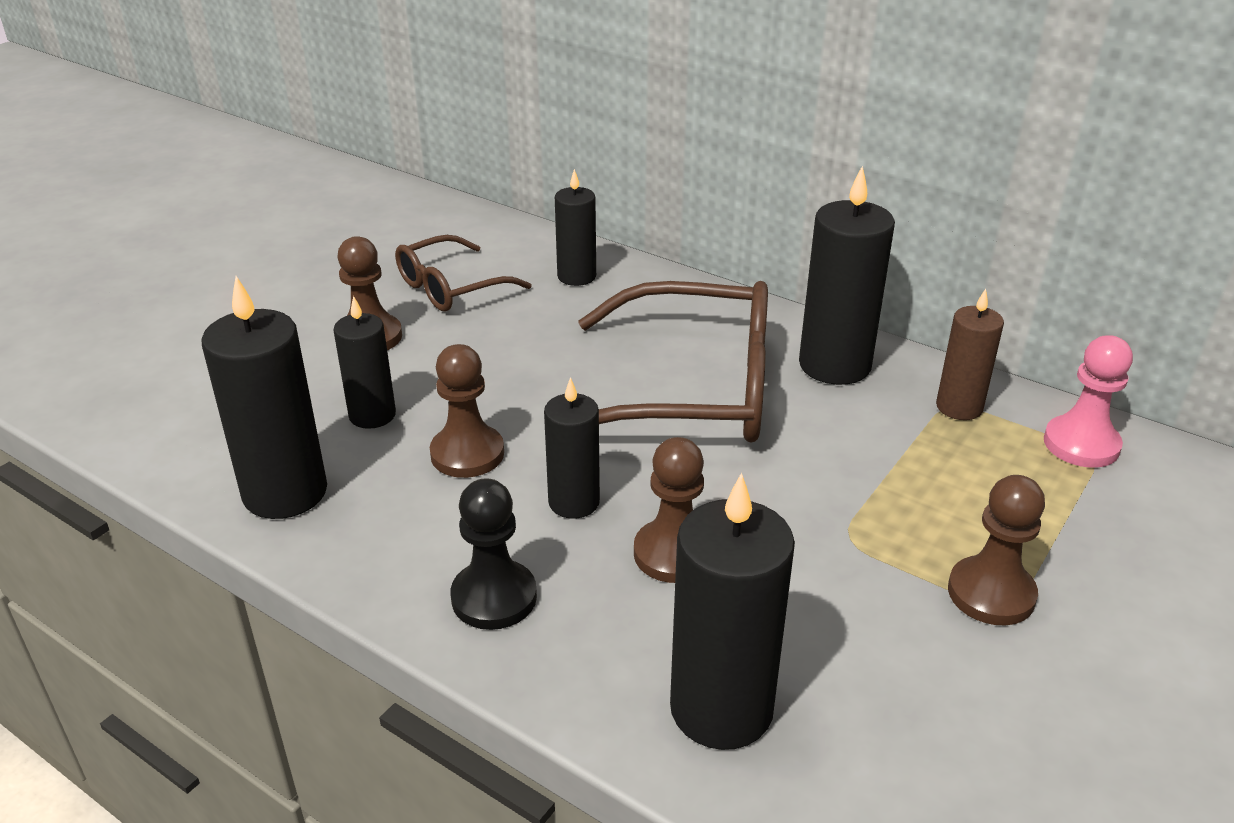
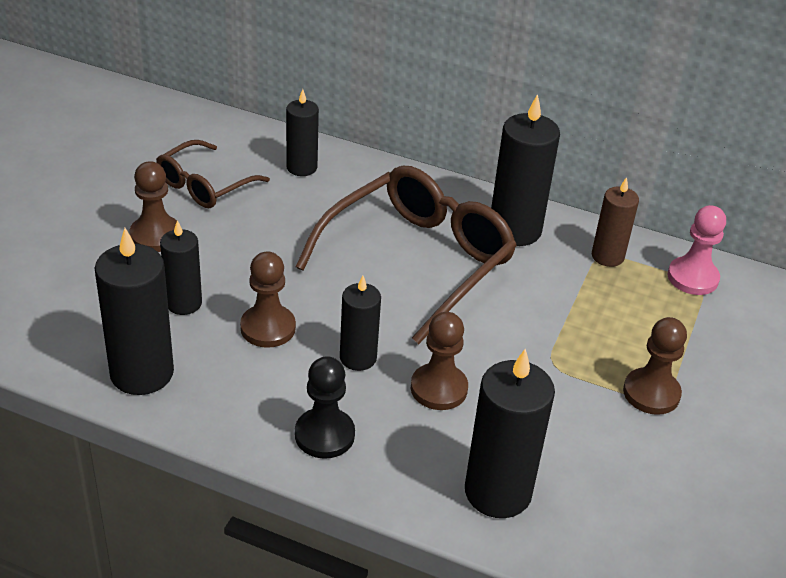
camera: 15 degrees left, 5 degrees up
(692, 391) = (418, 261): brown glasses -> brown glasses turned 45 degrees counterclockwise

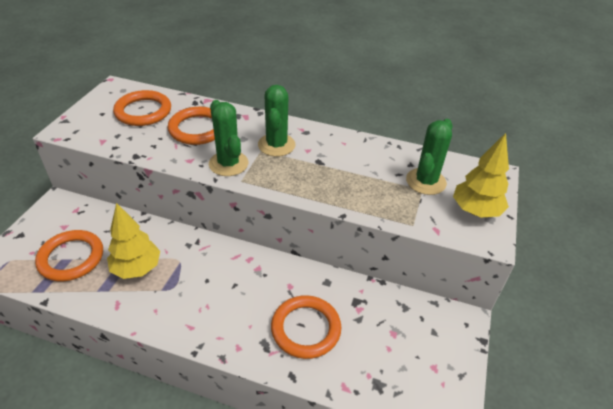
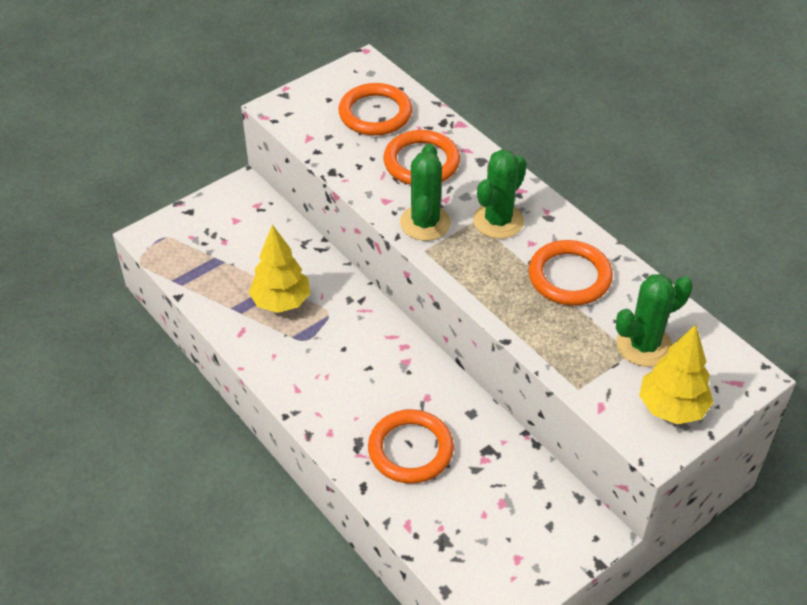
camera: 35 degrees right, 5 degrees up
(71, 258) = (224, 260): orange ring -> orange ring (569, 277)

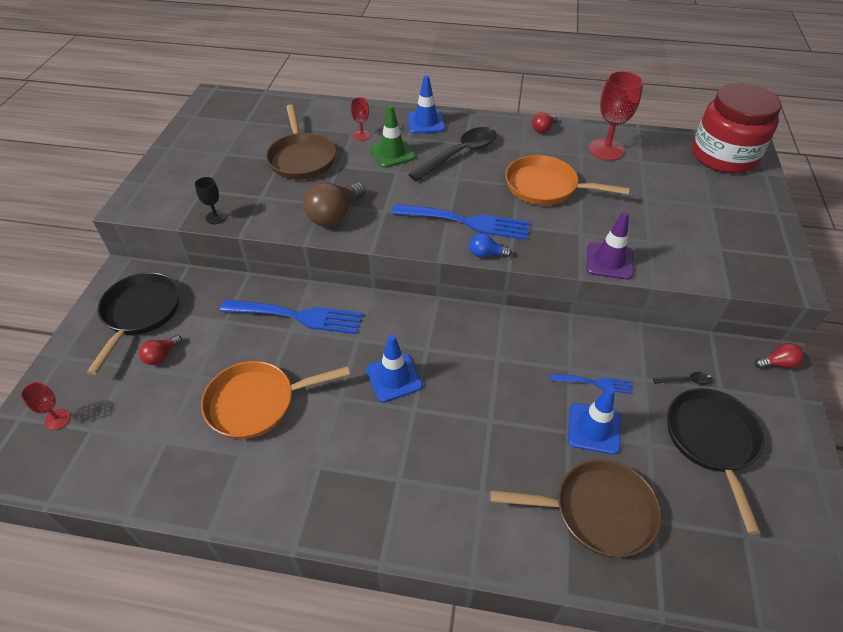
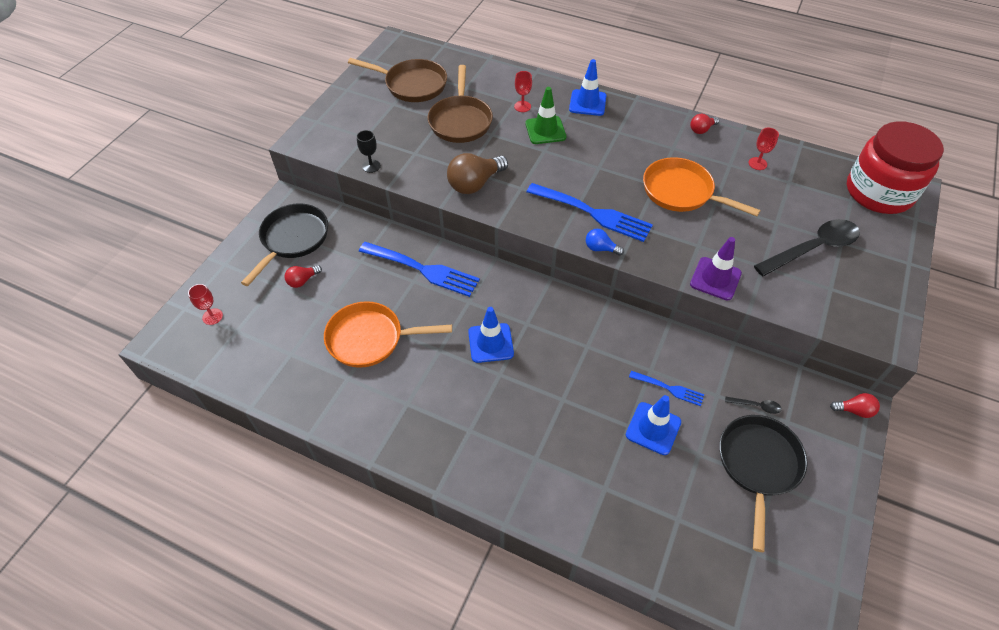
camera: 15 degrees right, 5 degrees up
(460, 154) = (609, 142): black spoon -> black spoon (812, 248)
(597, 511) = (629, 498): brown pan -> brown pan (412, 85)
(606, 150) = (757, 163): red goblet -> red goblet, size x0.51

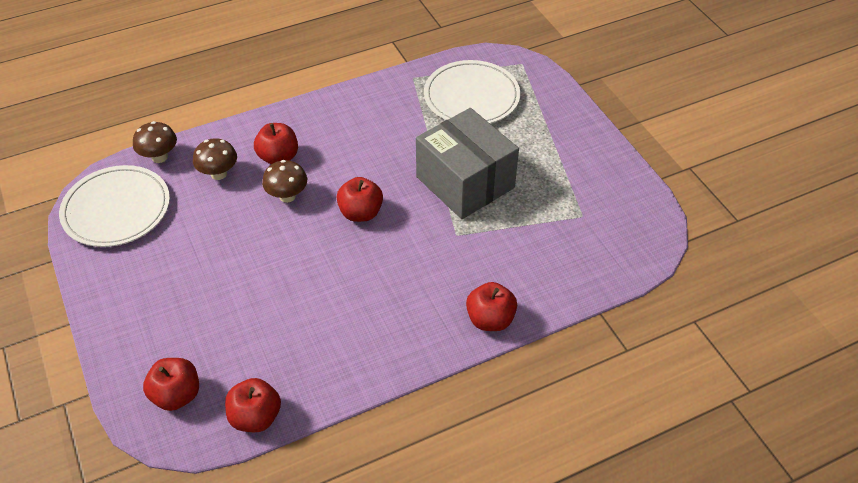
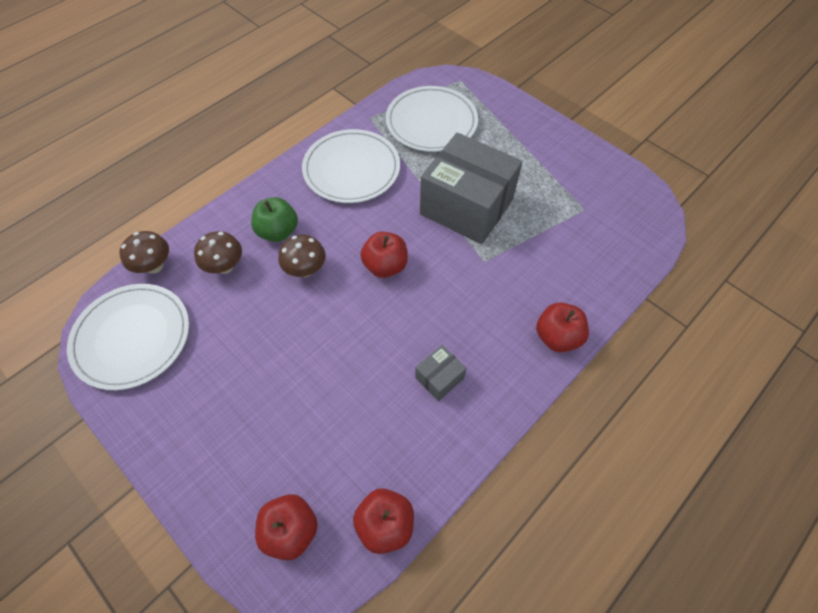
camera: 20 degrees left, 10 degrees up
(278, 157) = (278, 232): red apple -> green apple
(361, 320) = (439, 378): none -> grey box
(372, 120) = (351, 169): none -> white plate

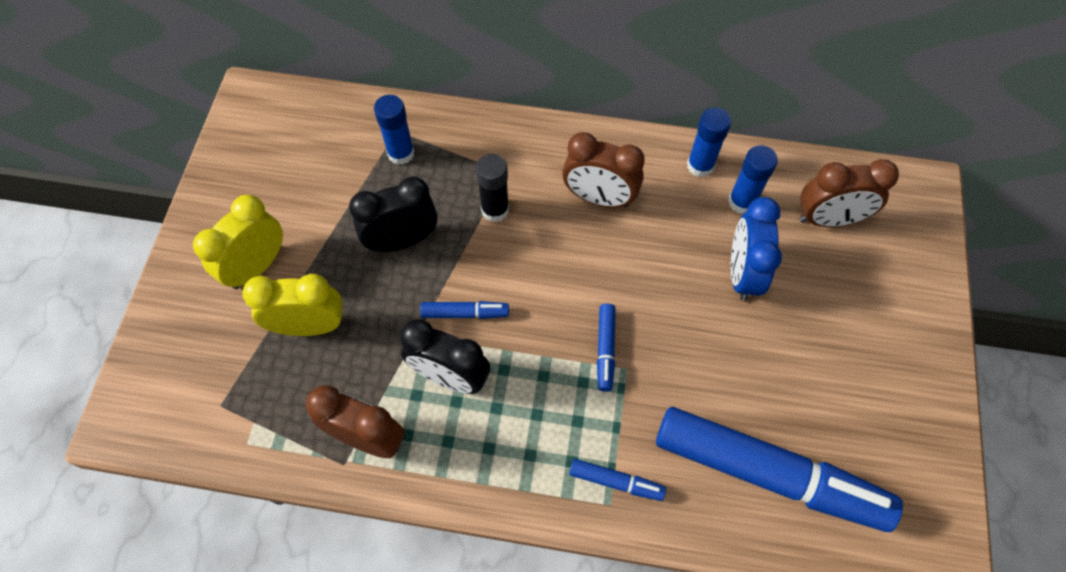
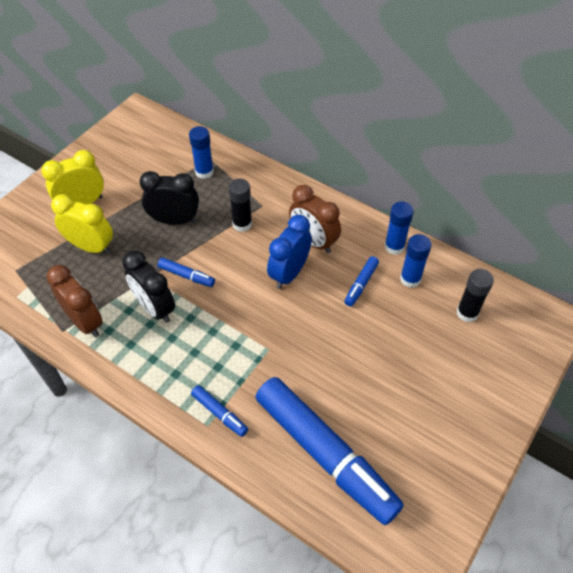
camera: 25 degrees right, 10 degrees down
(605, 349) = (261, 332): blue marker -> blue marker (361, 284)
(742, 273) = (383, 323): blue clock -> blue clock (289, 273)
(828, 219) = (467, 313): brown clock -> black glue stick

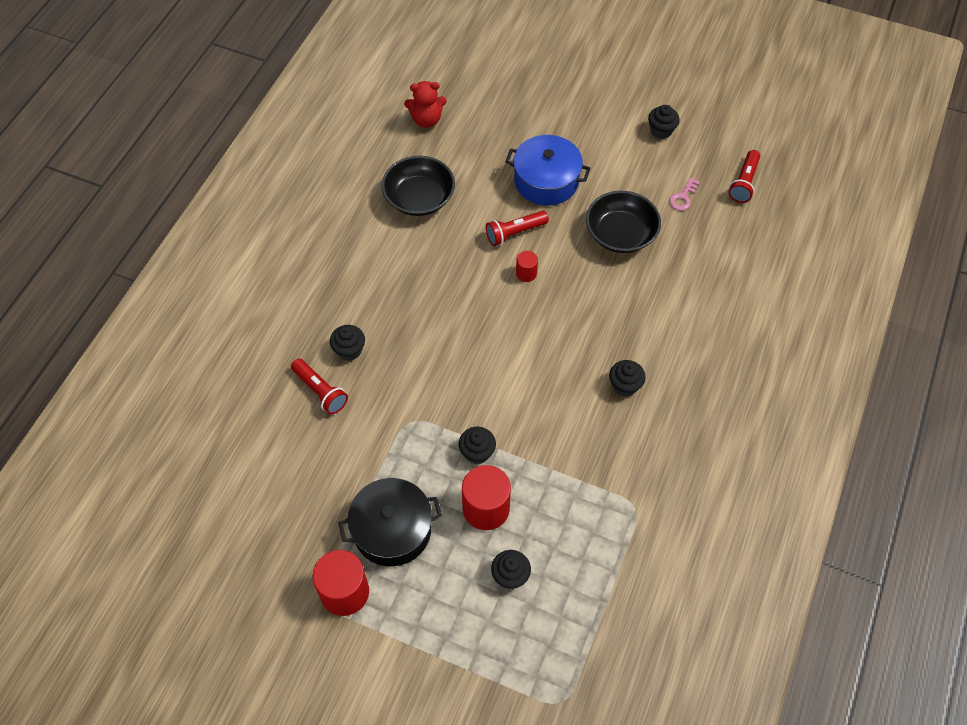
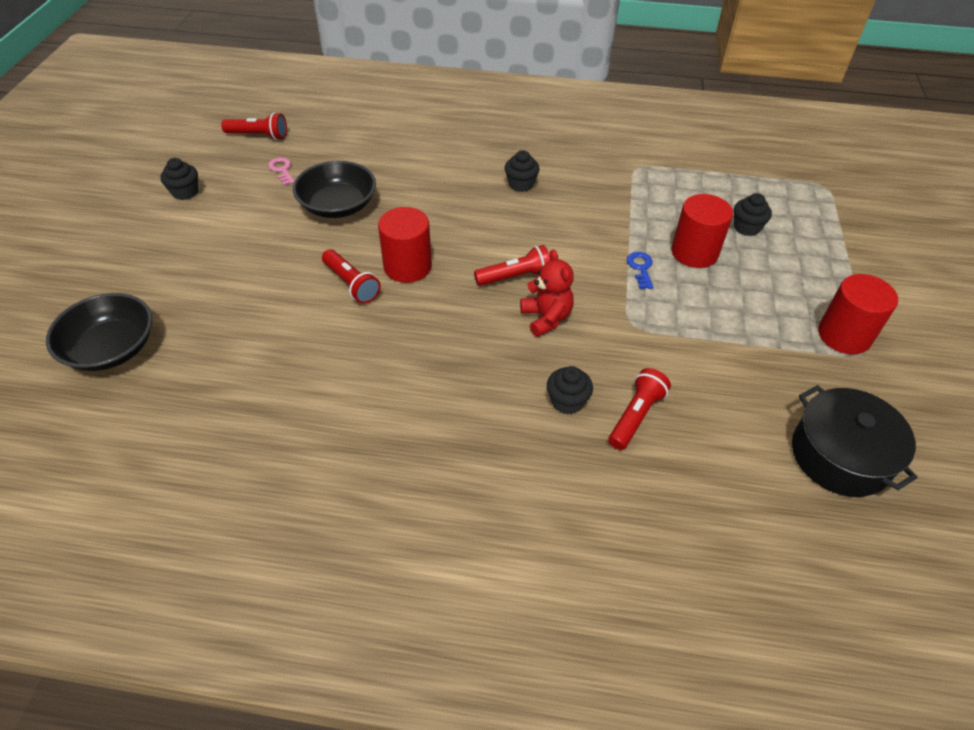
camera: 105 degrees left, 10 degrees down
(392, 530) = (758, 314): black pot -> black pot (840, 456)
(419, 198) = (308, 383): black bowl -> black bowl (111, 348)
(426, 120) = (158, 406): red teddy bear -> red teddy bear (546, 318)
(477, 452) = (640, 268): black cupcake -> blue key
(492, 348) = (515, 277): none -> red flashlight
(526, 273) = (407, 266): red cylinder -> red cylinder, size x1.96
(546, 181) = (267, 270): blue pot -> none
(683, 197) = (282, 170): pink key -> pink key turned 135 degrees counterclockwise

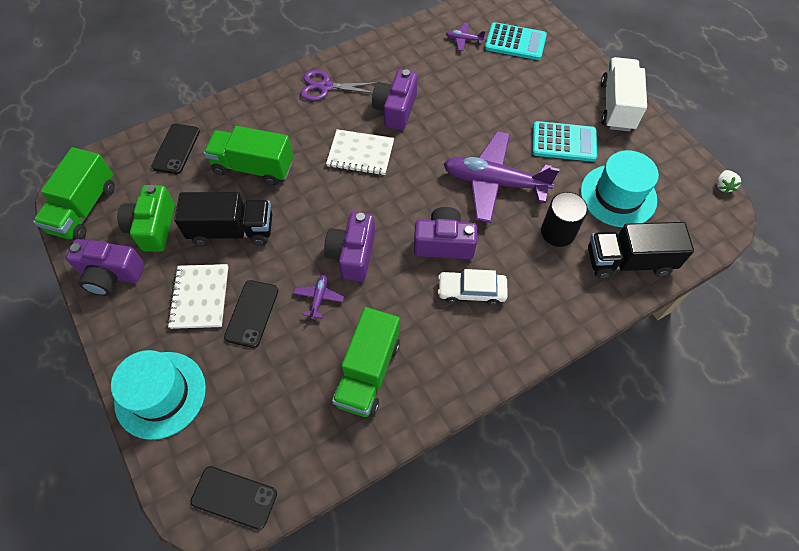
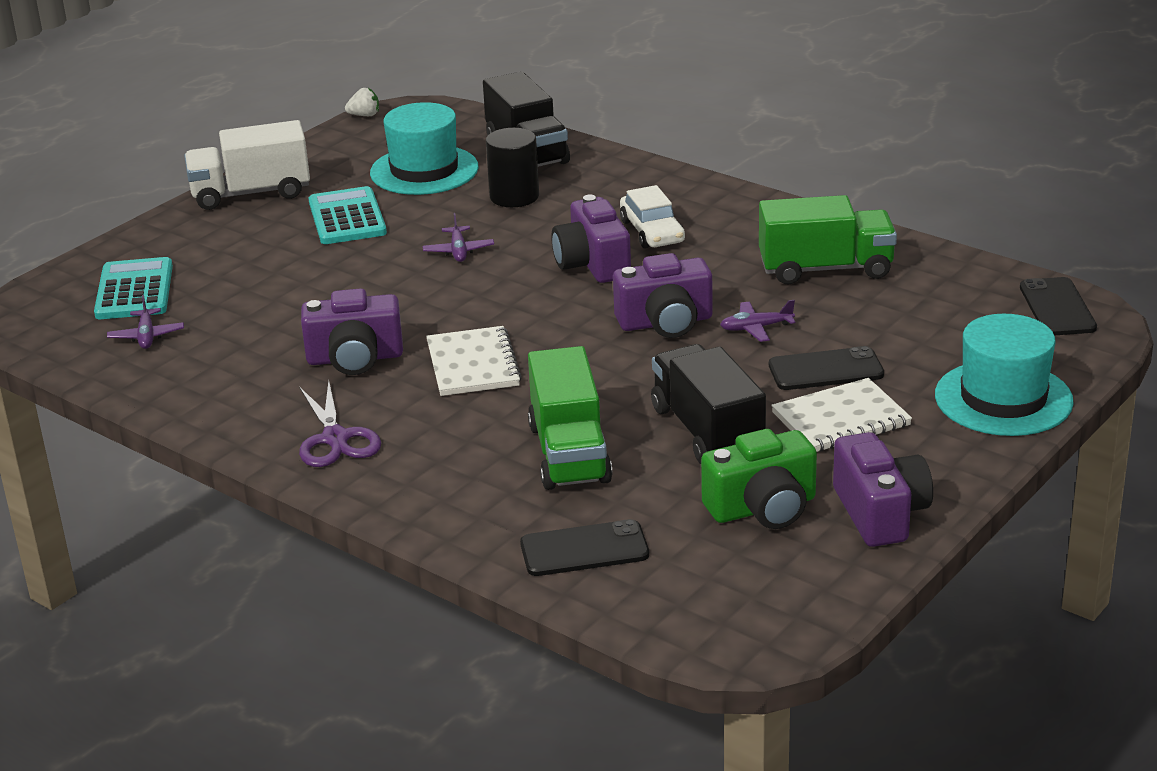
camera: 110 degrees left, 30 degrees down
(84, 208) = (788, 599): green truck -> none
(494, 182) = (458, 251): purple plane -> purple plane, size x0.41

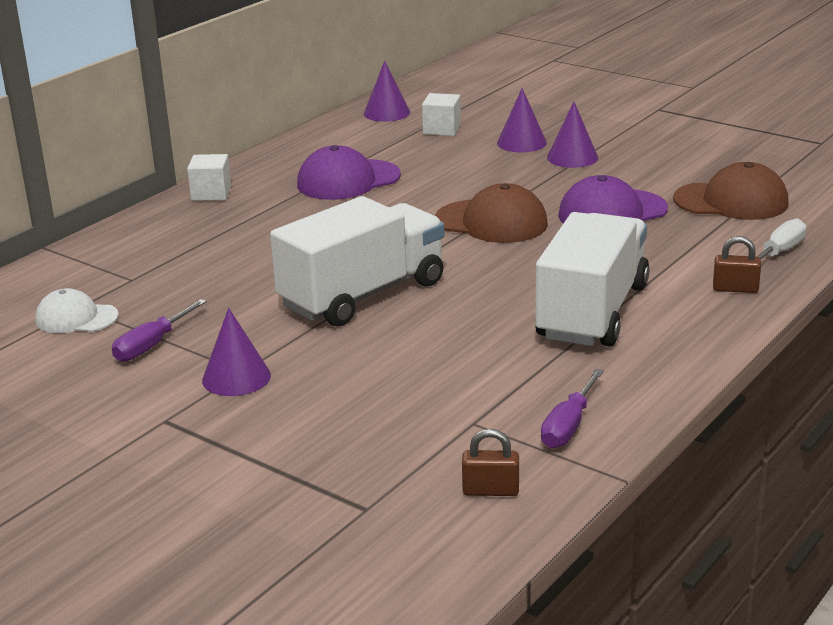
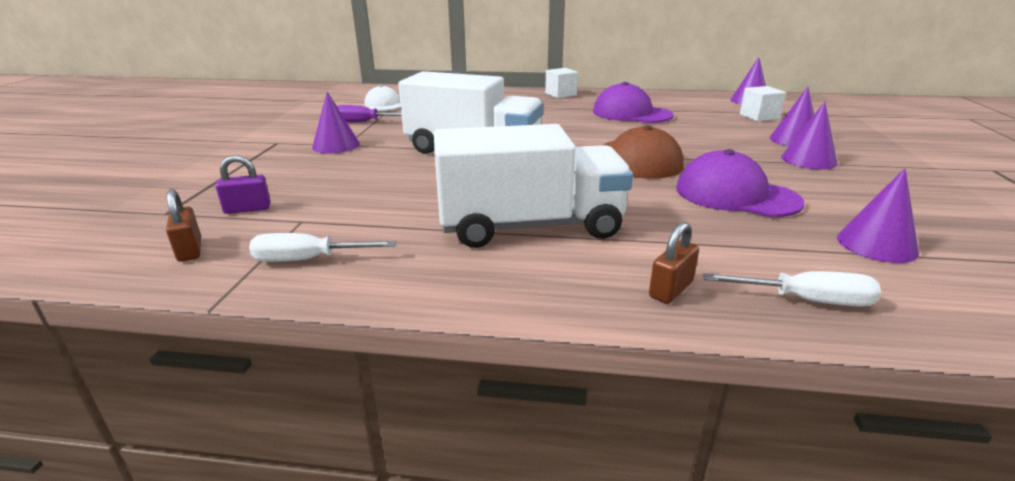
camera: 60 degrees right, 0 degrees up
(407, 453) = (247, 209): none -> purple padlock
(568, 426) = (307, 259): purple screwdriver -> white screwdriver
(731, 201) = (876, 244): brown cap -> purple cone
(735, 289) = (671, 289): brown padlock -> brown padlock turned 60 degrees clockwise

### [Try it]
When the word "size" appears in a line of the listing, pull that line out.

### [Response to this exercise]
(606, 150) = (757, 163): red goblet -> red goblet, size x0.51
(526, 273) = (407, 266): red cylinder -> red cylinder, size x1.96
(494, 182) = (458, 251): purple plane -> purple plane, size x0.41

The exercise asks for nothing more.